*** SUPPLIED INFORMATION Section Begins ***

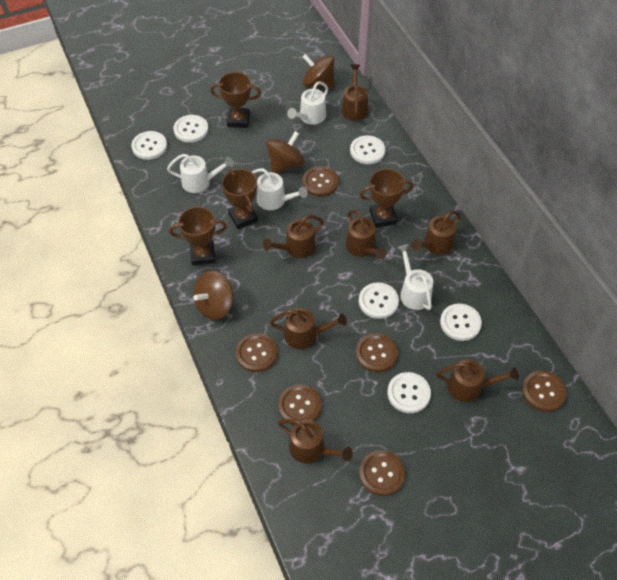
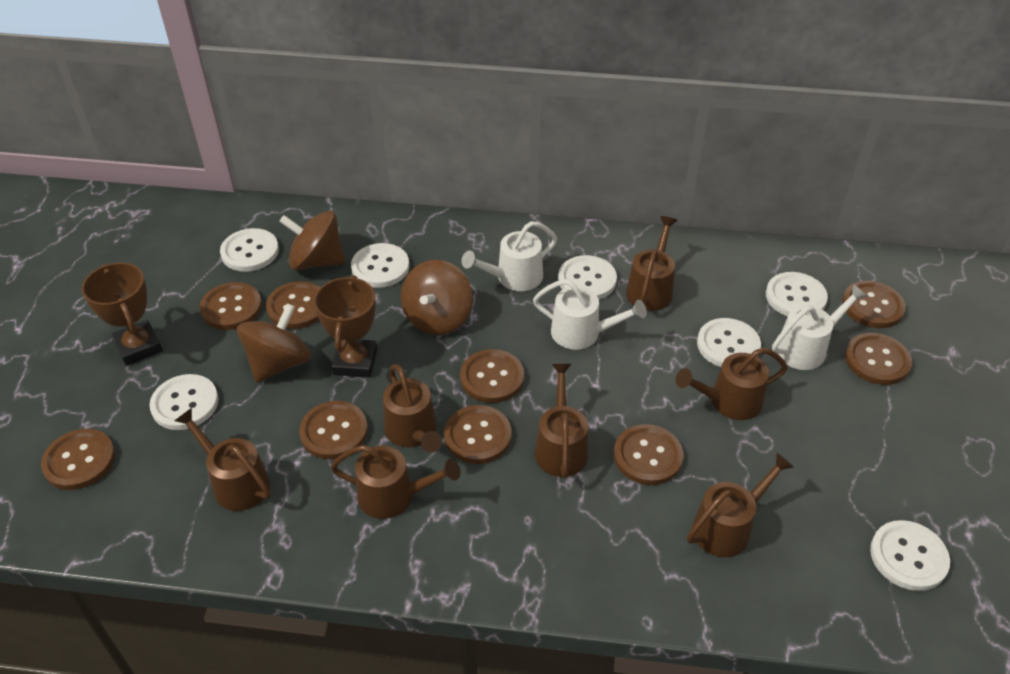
brown button: 6 -> 9
brown trophy: 4 -> 2
white button: 6 -> 7
white watering can: 4 -> 3

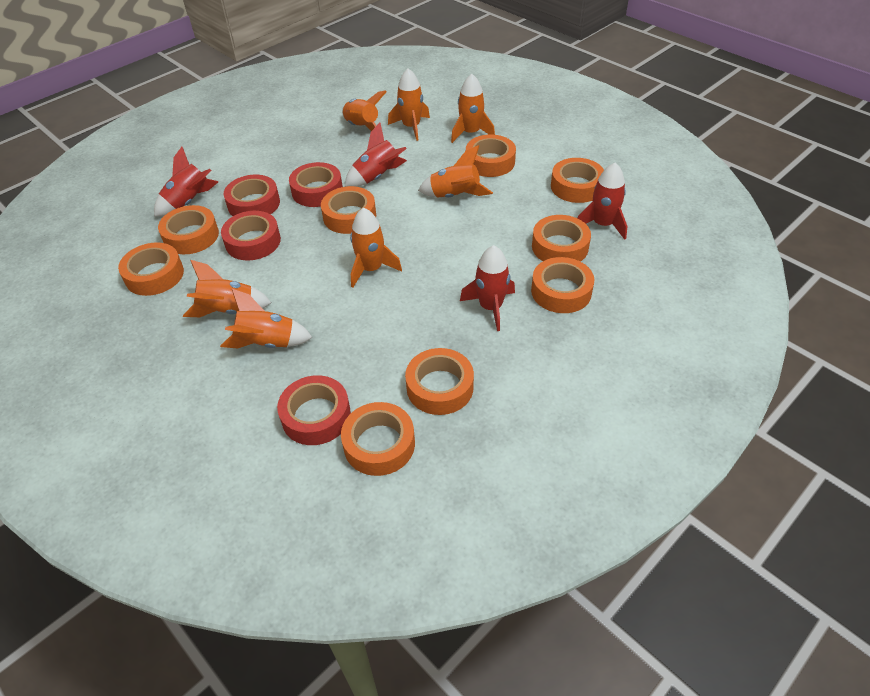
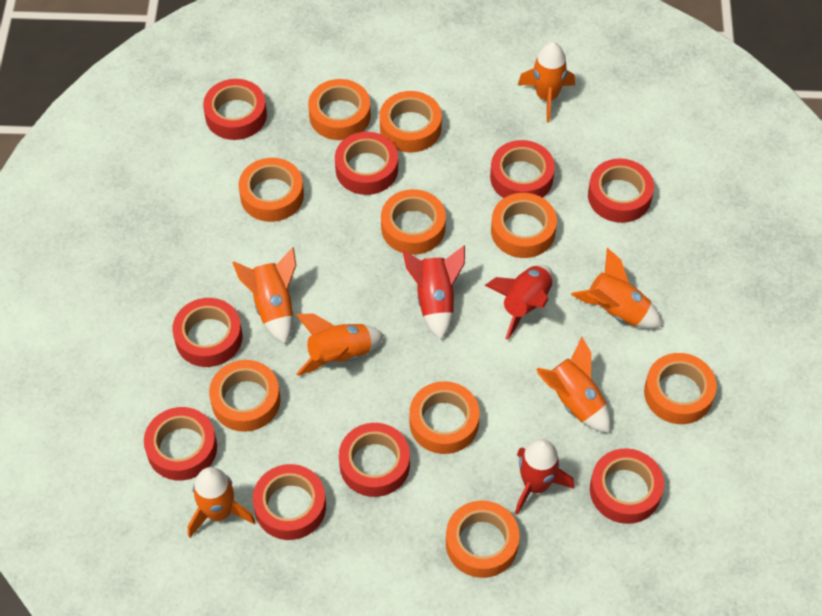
orange rocket: 7 -> 6
red rocket: 4 -> 3
red tape: 4 -> 9

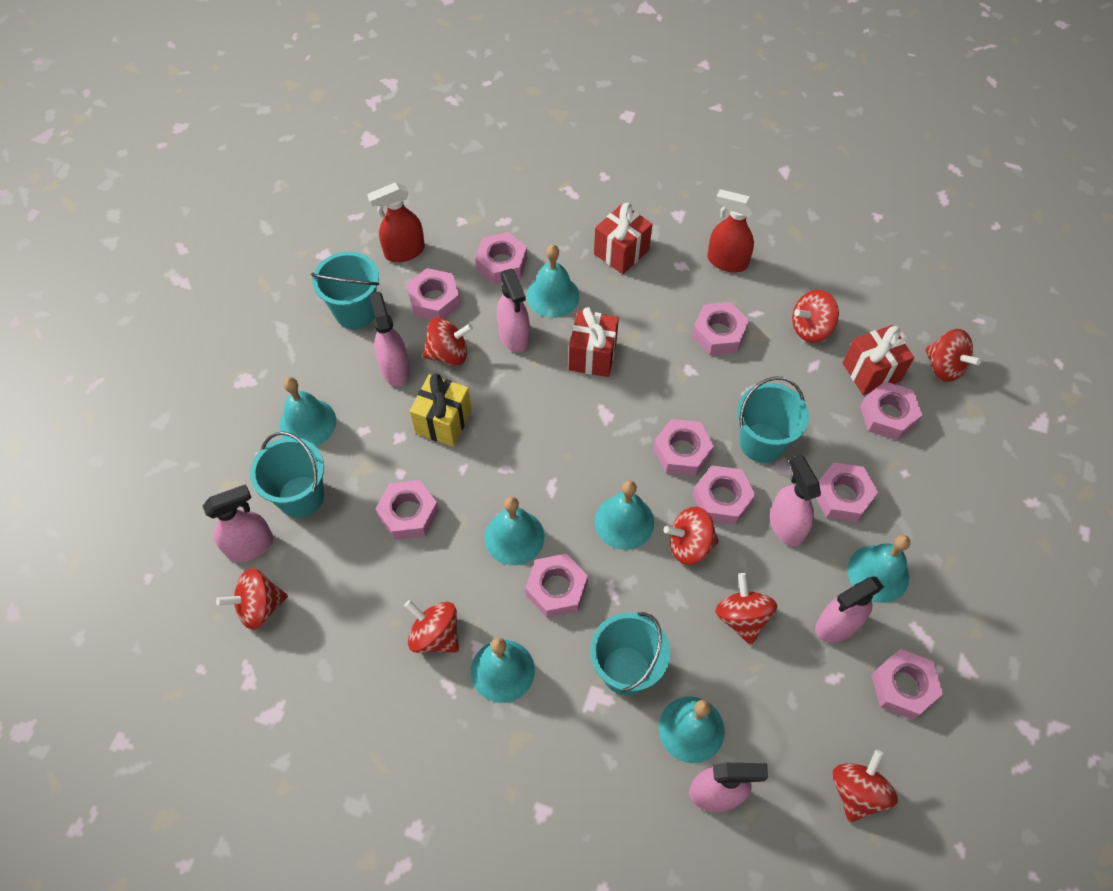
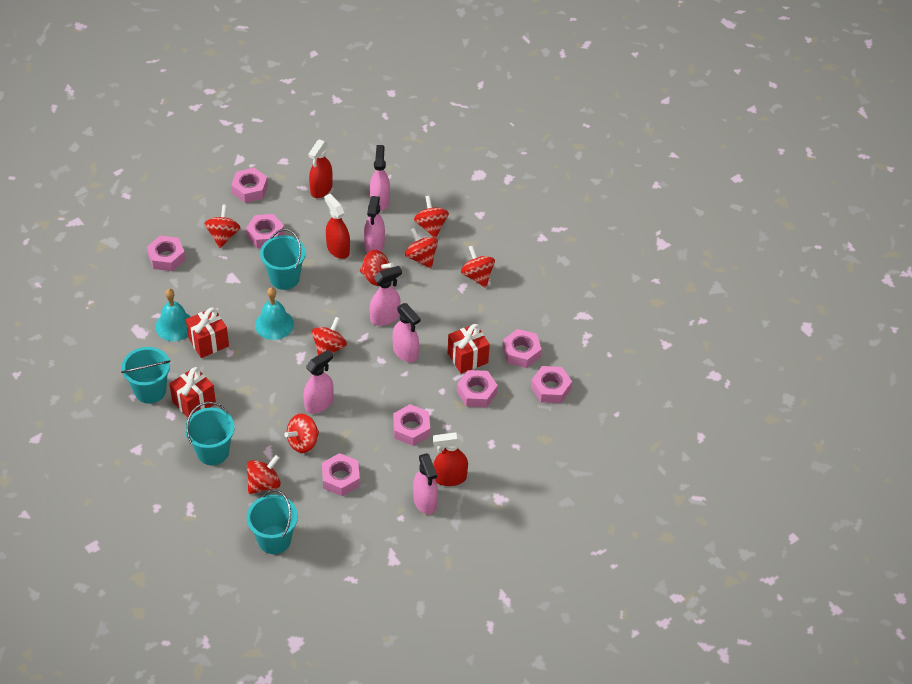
pink nut: 10 -> 8
red spray bottle: 2 -> 3
turquoise bell: 7 -> 2
yellow gift: 1 -> 0

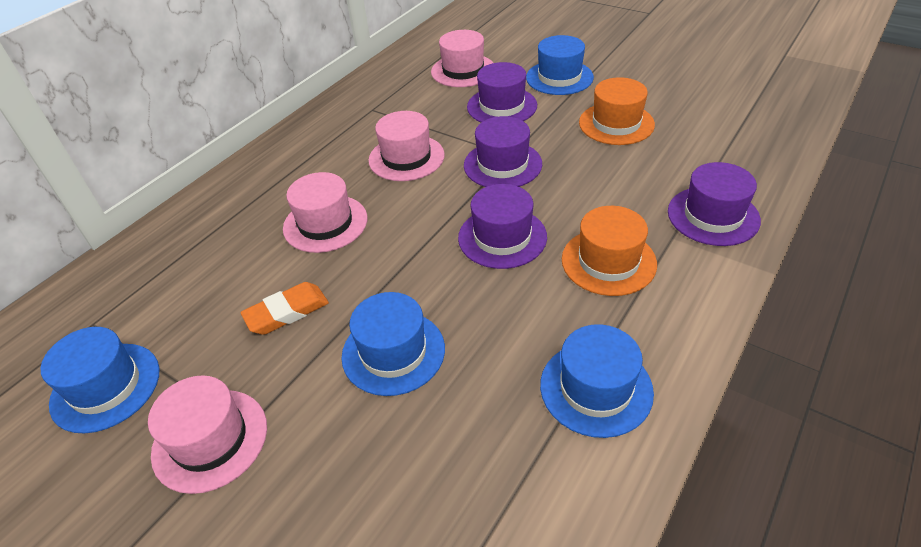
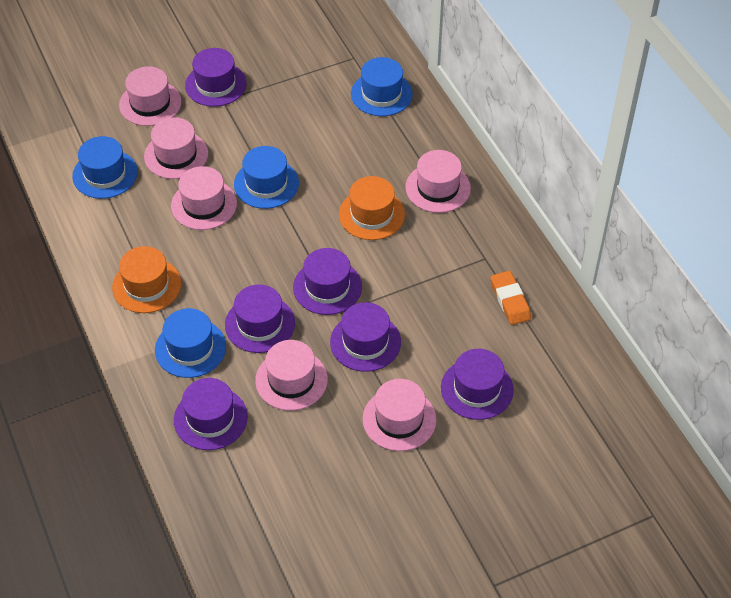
pink hat: 4 -> 6
purple hat: 4 -> 6

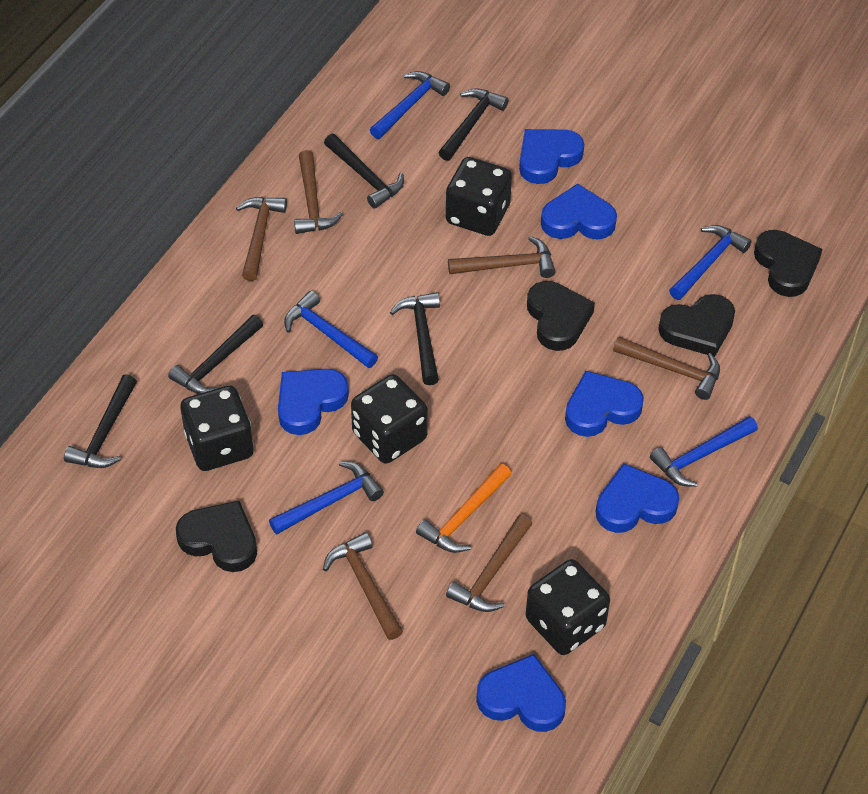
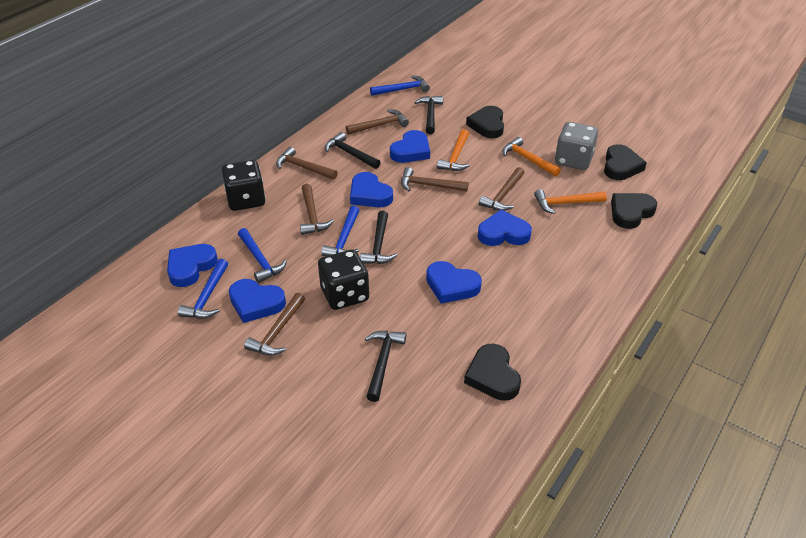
black dice: 4 -> 2
black hammer: 5 -> 4
blue hammer: 5 -> 4
grey dice: 0 -> 1
orange hammer: 1 -> 3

*** SUPPLIED INFORMATION Section Ends ***

### [WHAT TO DO]
Write out exactly the lines that run from the one containing "pink nut: 10 -> 8" to the last line of the entries above, both ends kept, pictures left out.

### [SOLUTION FOR THIS TASK]
pink nut: 10 -> 8
red spray bottle: 2 -> 3
turquoise bell: 7 -> 2
yellow gift: 1 -> 0

pink hat: 4 -> 6
purple hat: 4 -> 6

black dice: 4 -> 2
black hammer: 5 -> 4
blue hammer: 5 -> 4
grey dice: 0 -> 1
orange hammer: 1 -> 3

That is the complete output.